Short exercise = Please report every line of the entries below that contains the word "terms", copying each such line in full. Case counts, so only lines where the word appears with matching capitalization qualify.

Given information =

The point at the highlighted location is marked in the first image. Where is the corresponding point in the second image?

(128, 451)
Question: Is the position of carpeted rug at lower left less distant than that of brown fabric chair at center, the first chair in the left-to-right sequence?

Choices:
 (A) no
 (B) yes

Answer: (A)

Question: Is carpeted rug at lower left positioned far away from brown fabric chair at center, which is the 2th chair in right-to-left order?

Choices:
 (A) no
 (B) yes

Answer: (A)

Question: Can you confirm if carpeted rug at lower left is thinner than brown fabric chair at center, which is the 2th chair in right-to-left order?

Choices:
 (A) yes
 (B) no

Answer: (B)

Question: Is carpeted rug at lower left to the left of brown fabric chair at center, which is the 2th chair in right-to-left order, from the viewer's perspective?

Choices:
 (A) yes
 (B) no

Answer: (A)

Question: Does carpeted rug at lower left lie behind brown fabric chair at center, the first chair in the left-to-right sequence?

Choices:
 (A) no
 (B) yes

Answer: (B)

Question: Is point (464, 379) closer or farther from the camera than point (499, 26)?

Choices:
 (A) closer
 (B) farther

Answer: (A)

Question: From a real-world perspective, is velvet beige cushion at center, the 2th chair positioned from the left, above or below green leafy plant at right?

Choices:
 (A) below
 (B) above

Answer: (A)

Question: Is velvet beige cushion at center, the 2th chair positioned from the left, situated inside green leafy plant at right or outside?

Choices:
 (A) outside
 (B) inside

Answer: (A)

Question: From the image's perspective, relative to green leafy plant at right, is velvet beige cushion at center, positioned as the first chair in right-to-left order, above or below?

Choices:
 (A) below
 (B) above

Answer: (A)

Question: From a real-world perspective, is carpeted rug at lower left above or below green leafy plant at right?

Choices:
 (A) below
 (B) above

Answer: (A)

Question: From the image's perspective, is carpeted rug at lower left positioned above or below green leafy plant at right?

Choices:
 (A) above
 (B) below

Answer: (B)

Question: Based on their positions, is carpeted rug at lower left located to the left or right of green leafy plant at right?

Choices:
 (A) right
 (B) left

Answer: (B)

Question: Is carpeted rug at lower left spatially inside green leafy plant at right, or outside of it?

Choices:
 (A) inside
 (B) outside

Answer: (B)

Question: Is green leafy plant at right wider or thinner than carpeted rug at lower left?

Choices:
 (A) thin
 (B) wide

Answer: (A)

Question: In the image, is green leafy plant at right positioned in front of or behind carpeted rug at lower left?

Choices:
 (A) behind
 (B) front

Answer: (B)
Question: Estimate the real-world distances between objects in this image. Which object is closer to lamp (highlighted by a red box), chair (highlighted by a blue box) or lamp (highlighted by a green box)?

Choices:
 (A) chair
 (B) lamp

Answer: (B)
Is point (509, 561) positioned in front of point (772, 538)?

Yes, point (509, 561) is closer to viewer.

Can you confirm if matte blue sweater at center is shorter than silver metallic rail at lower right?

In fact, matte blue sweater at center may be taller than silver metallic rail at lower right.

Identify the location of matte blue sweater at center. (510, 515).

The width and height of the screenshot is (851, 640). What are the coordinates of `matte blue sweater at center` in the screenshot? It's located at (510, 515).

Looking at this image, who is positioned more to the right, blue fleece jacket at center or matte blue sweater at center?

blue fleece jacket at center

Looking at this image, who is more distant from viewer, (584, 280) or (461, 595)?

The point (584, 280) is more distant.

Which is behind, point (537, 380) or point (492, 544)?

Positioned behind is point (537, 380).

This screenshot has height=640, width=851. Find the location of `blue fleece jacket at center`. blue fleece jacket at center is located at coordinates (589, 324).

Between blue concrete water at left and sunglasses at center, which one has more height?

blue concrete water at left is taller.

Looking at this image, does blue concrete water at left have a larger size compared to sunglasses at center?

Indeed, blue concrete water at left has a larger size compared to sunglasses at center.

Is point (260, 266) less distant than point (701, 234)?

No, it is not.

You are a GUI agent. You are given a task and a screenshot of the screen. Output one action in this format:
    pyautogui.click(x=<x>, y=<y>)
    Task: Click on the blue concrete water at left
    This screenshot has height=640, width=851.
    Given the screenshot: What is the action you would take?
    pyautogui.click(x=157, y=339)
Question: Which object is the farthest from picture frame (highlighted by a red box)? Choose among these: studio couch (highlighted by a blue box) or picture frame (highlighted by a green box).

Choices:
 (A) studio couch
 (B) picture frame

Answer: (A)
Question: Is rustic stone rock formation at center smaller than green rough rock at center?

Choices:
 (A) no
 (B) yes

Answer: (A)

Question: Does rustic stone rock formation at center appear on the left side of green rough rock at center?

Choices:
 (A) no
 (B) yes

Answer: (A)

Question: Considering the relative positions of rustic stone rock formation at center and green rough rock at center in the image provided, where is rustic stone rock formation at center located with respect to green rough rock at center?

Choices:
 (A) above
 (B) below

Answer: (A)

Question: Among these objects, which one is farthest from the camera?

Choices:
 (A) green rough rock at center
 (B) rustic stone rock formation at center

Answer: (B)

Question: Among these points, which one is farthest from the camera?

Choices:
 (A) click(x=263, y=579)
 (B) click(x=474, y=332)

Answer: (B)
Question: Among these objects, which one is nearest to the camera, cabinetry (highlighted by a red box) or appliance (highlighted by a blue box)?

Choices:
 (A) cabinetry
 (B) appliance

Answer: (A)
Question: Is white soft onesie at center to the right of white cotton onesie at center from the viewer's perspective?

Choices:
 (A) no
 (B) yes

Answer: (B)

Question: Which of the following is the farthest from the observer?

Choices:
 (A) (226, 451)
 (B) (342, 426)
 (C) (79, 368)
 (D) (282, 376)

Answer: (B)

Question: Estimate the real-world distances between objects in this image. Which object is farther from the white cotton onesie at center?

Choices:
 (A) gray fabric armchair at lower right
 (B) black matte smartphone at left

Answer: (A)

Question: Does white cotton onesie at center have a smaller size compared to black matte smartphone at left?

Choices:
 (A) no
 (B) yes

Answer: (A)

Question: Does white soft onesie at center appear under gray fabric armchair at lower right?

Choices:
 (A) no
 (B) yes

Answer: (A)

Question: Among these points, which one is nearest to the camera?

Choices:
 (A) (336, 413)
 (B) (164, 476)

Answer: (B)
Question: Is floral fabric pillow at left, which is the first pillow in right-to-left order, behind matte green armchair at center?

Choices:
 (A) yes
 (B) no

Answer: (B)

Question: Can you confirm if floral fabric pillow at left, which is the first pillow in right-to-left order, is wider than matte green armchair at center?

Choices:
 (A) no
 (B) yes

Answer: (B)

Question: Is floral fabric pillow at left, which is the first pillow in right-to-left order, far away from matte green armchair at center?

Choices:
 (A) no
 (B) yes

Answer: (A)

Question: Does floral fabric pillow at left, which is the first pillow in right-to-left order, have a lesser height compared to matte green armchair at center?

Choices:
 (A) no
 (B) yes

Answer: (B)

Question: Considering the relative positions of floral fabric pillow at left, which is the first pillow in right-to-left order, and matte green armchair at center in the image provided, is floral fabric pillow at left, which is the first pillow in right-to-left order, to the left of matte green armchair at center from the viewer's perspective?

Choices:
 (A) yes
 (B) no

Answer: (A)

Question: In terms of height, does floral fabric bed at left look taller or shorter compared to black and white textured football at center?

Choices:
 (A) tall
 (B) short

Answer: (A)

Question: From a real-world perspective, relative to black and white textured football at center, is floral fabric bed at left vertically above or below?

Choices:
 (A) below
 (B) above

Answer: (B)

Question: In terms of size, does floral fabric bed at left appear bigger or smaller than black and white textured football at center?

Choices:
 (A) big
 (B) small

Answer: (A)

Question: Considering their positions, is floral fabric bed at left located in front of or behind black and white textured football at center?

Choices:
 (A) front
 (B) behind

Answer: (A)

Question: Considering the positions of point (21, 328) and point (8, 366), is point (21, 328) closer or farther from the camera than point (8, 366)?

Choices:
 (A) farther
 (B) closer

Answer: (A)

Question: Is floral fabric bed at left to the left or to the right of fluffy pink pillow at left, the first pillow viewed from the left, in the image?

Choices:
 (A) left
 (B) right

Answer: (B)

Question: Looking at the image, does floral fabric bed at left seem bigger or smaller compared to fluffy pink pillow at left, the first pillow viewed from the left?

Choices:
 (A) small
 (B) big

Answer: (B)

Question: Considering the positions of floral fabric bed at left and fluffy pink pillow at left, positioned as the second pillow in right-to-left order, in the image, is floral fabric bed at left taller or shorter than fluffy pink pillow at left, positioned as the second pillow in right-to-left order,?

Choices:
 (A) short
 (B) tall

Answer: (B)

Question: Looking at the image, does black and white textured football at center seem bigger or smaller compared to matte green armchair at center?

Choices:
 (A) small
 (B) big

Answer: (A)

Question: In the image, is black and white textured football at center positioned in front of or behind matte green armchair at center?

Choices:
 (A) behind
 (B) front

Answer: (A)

Answer for the task =
Question: In terms of height, does floral fabric bed at left look taller or shorter compared to black and white textured football at center?
Question: In terms of size, does floral fabric bed at left appear bigger or smaller than black and white textured football at center?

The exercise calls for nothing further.